Copy out the lines of the records below, and only those lines, from the one with "yellow gift: 7 -> 5" through the one with "green hat: 1 -> 6", exactly as they appear.

- _Material to process_

===============

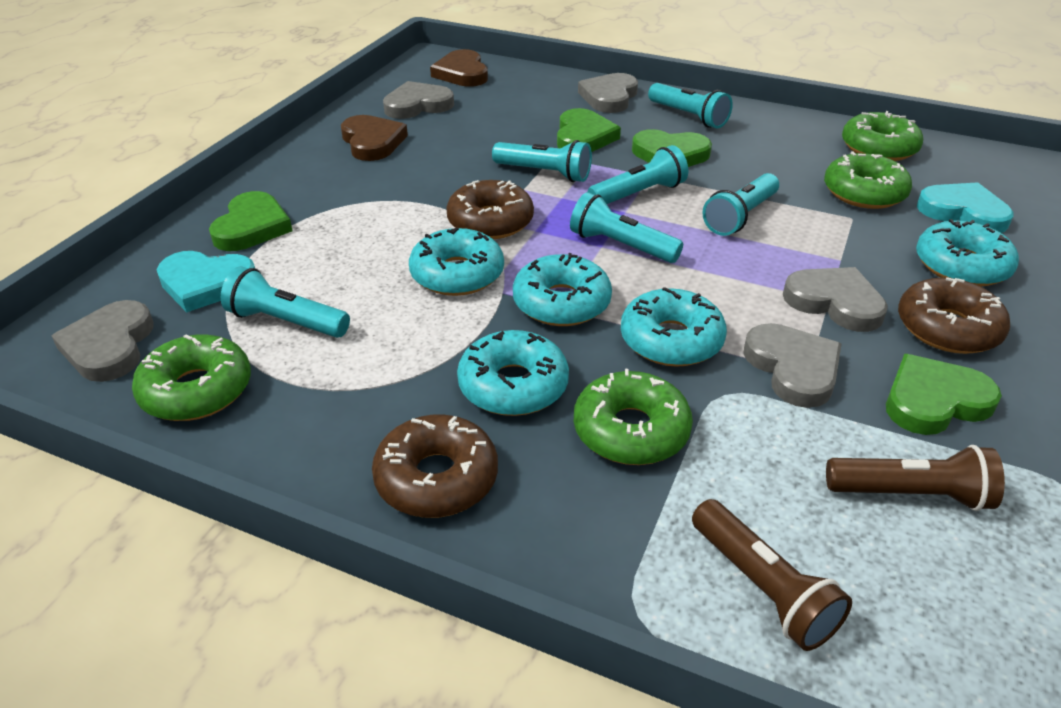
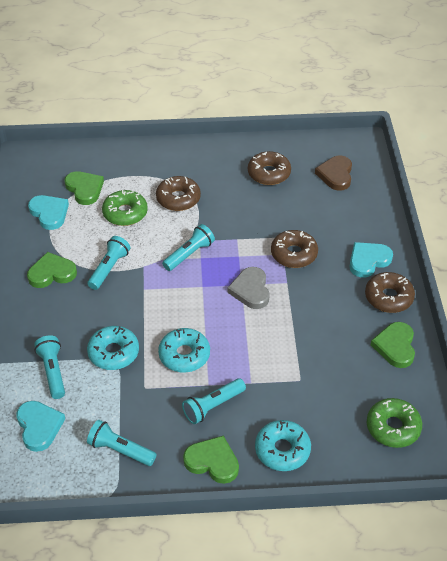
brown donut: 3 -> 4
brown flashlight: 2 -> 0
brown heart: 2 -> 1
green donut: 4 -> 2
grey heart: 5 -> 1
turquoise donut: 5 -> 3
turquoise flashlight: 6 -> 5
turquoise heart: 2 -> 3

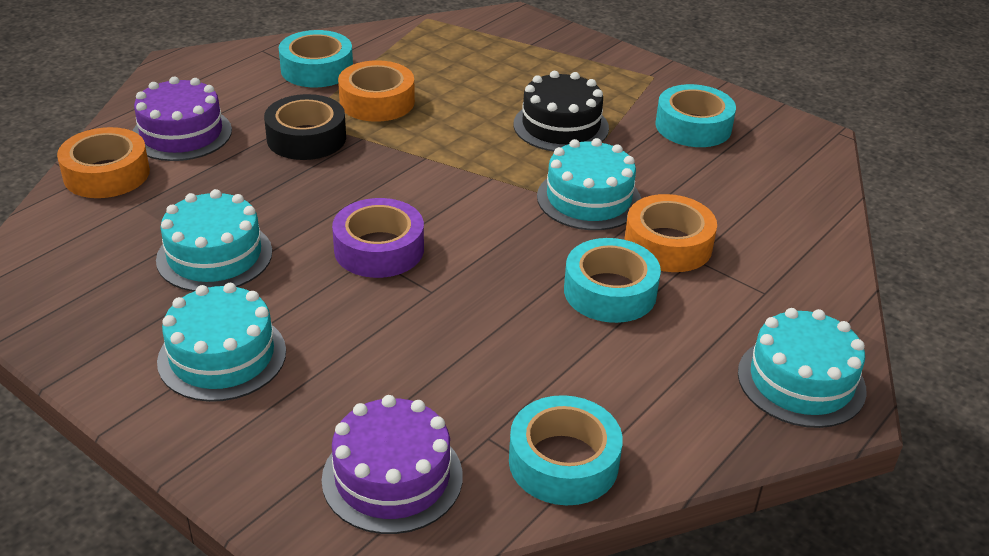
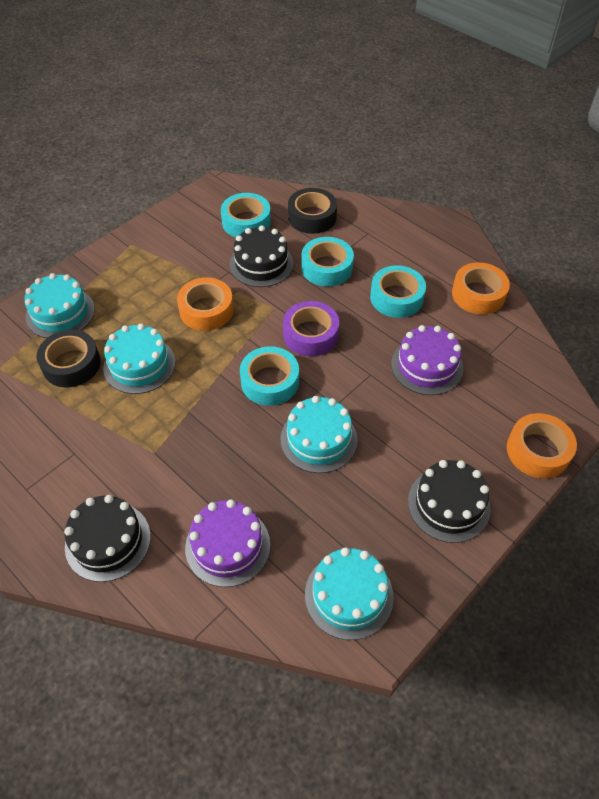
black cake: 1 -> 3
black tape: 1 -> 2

===============

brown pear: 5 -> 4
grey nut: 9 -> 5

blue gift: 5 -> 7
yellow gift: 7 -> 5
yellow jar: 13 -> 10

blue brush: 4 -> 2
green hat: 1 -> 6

===============

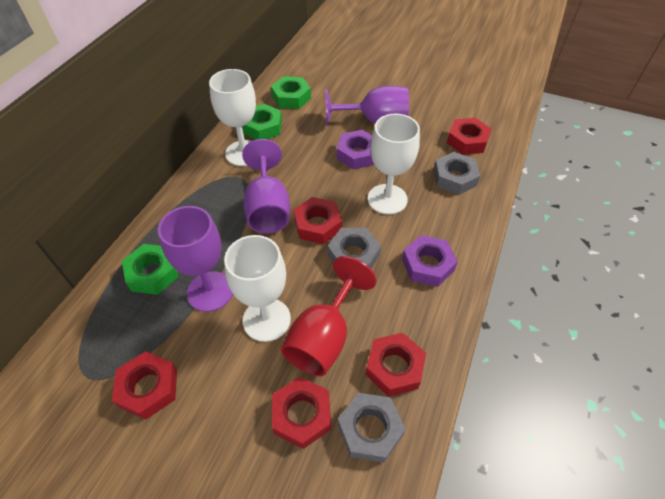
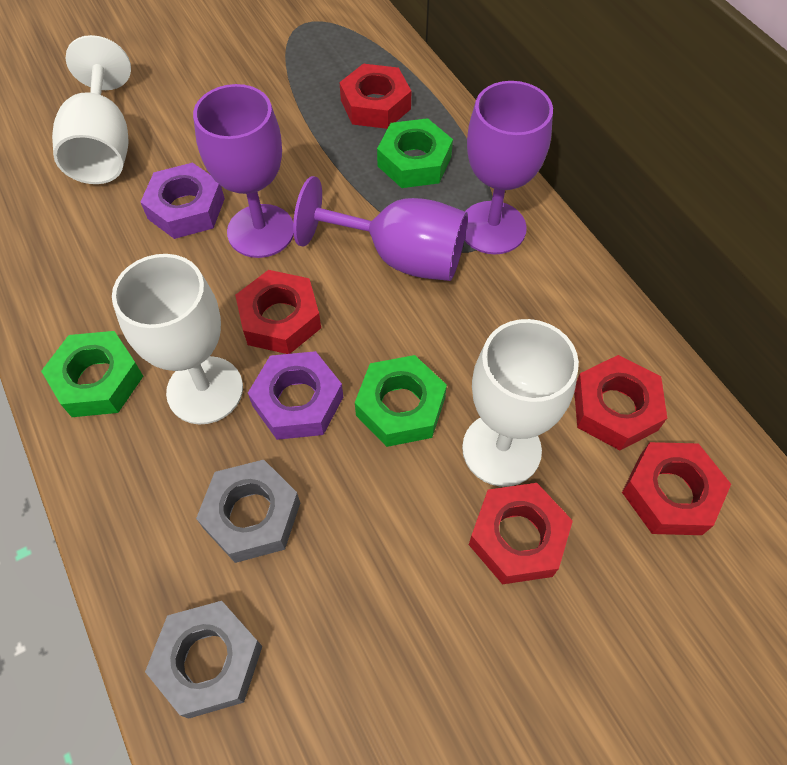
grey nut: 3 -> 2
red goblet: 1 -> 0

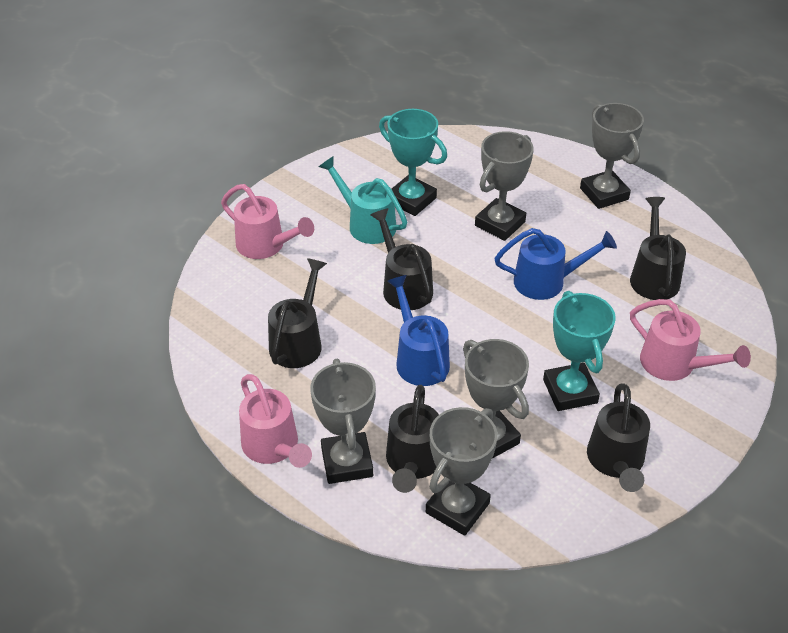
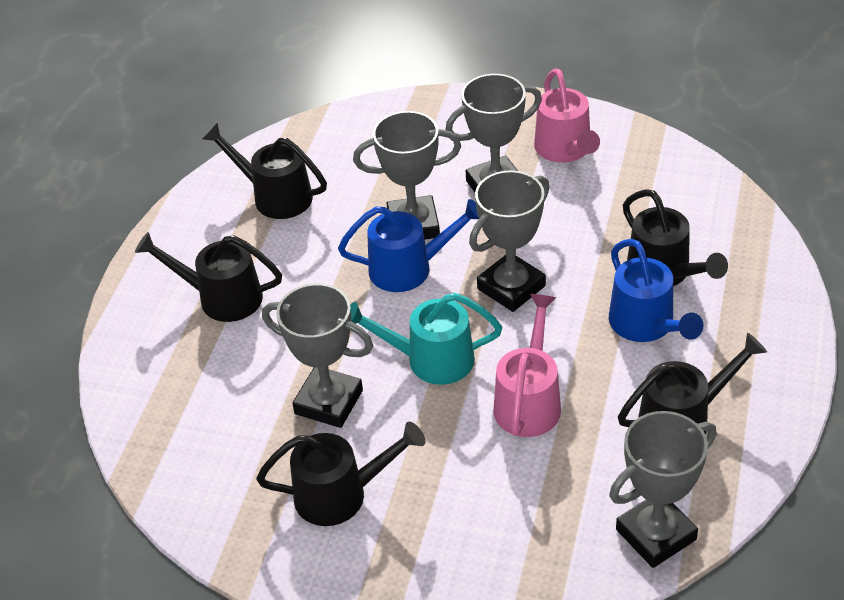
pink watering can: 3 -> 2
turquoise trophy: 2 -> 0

===============

- _Task output_
yellow gift: 7 -> 5
yellow jar: 13 -> 10

blue brush: 4 -> 2
green hat: 1 -> 6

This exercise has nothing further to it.